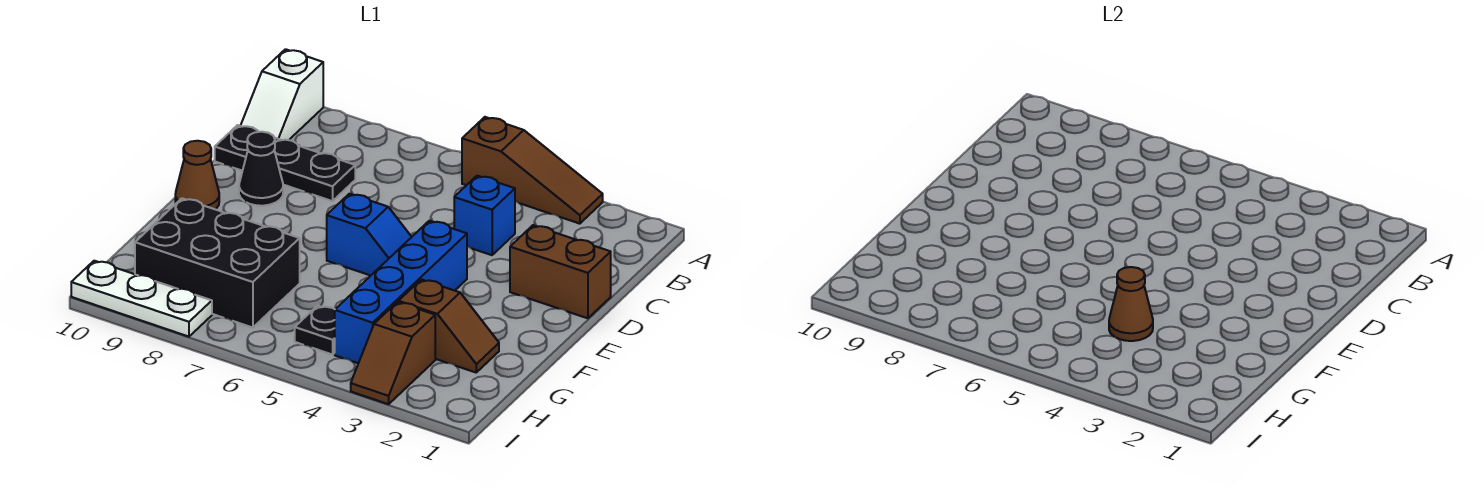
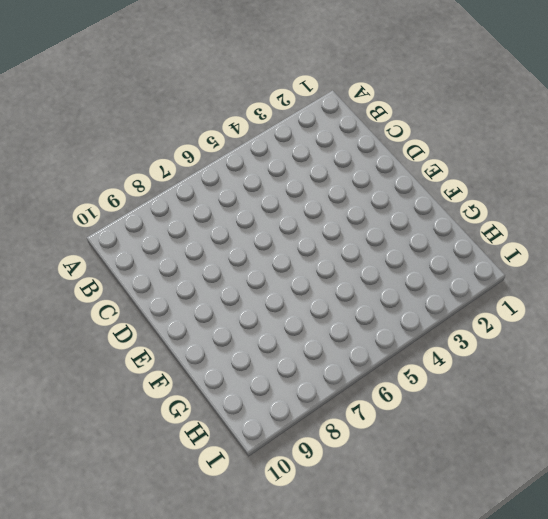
none -> brown slope A3:A5 level 1 top 5
none -> white slope A10:B10 level 1 top A
none -> blue brick C4 level 1

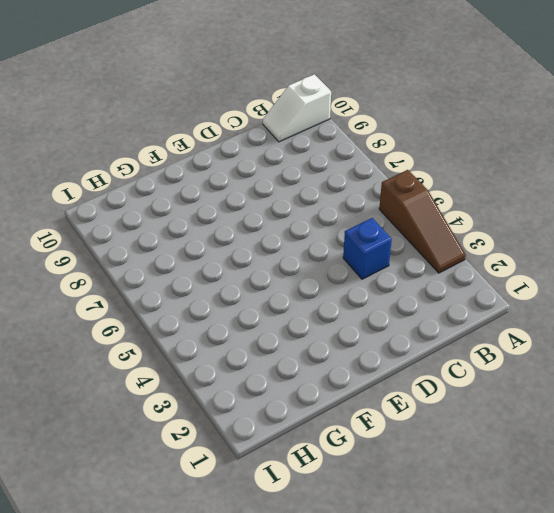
none -> black plate C8:C10 level 1
none -> brown brick D1:D2 level 1
none -> black cone D9 level 1

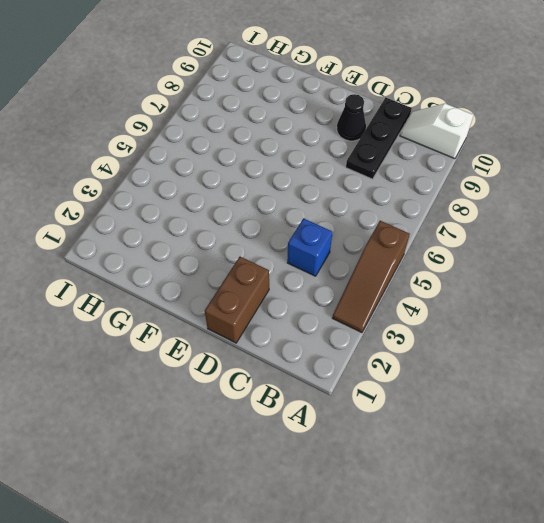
none -> blue brick E4:H4 level 1
none -> blue slope E5:E6 level 1 top 6
none -> brown cone E10 level 1

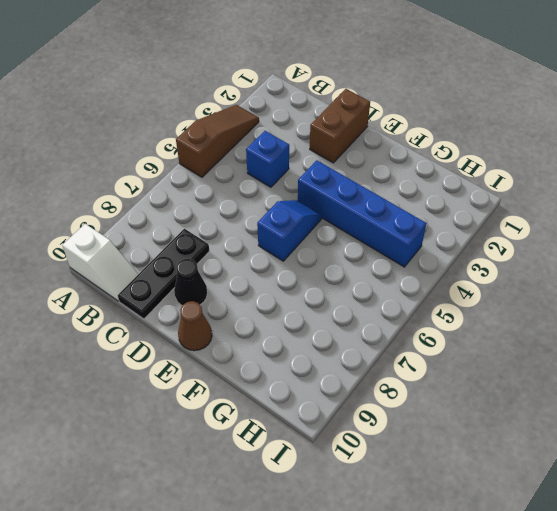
none -> brown slope G2:G3 level 1 top 3
none -> black brick G7:H9 level 1
none -> brown slope H3:I3 level 1 top H

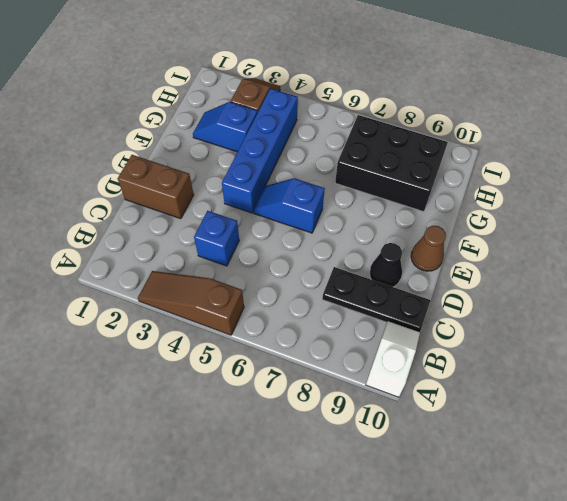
blue slope G2:G3 level 1 top 3 -> brown slope G2:G3 level 1 top 3
none -> black plate H5 level 1
none -> white plate I8:I10 level 1
none -> brown cone G4 level 2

════════

* _WHAT THIS TASK INVOLVES_: Omit the pictures, then output every record exactly as given.

* _YOUR SOLUTION_:
none -> brown slope A3:A5 level 1 top 5
none -> white slope A10:B10 level 1 top A
none -> blue brick C4 level 1

none -> black plate C8:C10 level 1
none -> brown brick D1:D2 level 1
none -> black cone D9 level 1

none -> blue brick E4:H4 level 1
none -> blue slope E5:E6 level 1 top 6
none -> brown cone E10 level 1

none -> brown slope G2:G3 level 1 top 3
none -> black brick G7:H9 level 1
none -> brown slope H3:I3 level 1 top H

blue slope G2:G3 level 1 top 3 -> brown slope G2:G3 level 1 top 3
none -> black plate H5 level 1
none -> white plate I8:I10 level 1
none -> brown cone G4 level 2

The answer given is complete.